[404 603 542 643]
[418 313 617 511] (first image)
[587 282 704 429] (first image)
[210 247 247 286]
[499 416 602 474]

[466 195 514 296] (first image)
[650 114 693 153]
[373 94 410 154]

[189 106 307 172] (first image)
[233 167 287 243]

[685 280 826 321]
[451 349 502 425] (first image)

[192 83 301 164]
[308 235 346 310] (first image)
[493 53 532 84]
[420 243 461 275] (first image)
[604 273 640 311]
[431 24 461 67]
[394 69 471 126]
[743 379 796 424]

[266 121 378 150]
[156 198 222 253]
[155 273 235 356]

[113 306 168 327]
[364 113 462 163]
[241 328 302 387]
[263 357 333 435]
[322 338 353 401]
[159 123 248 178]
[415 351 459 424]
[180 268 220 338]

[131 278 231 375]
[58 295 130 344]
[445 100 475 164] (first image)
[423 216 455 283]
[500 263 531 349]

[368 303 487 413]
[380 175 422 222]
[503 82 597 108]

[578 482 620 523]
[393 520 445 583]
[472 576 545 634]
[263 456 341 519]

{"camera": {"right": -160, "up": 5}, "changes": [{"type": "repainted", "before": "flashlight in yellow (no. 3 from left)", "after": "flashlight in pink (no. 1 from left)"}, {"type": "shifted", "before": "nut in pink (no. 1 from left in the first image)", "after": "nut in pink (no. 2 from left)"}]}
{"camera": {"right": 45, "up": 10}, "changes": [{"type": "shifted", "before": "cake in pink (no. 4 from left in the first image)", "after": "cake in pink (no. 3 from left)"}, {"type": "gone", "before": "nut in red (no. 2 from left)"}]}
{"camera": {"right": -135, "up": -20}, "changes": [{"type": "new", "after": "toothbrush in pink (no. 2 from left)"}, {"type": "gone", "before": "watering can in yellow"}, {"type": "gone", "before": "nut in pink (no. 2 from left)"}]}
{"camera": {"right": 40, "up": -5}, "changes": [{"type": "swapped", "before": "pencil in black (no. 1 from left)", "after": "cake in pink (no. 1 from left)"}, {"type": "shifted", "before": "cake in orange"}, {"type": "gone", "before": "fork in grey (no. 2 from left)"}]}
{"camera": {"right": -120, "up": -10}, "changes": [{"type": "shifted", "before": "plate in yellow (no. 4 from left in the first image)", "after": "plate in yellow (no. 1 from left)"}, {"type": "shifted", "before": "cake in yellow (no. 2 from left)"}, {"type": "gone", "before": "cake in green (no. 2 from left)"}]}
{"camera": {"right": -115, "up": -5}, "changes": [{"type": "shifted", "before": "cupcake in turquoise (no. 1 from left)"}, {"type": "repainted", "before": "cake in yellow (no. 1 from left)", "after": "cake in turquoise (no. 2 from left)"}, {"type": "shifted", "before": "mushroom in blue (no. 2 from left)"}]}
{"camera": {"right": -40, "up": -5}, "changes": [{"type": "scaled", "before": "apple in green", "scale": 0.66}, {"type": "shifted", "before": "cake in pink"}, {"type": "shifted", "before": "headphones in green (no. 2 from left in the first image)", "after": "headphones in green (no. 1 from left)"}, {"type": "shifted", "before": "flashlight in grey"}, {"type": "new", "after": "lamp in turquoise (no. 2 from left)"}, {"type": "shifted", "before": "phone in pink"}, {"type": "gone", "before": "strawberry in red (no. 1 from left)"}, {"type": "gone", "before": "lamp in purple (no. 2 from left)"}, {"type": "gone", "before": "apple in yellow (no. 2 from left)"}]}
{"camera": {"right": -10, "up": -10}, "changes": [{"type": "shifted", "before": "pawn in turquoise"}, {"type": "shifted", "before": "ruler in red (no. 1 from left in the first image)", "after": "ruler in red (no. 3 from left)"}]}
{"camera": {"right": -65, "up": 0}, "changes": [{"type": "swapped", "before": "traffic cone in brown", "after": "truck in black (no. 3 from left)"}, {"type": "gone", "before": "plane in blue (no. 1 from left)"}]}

════════════════

■ Task to carry out ■
Transcribe the lines from the first line of the records through the line that contains "[210 247 247 286]", both included, and add nothing else.

■ Completed exercise ■
[404 603 542 643]
[418 313 617 511] (first image)
[587 282 704 429] (first image)
[210 247 247 286]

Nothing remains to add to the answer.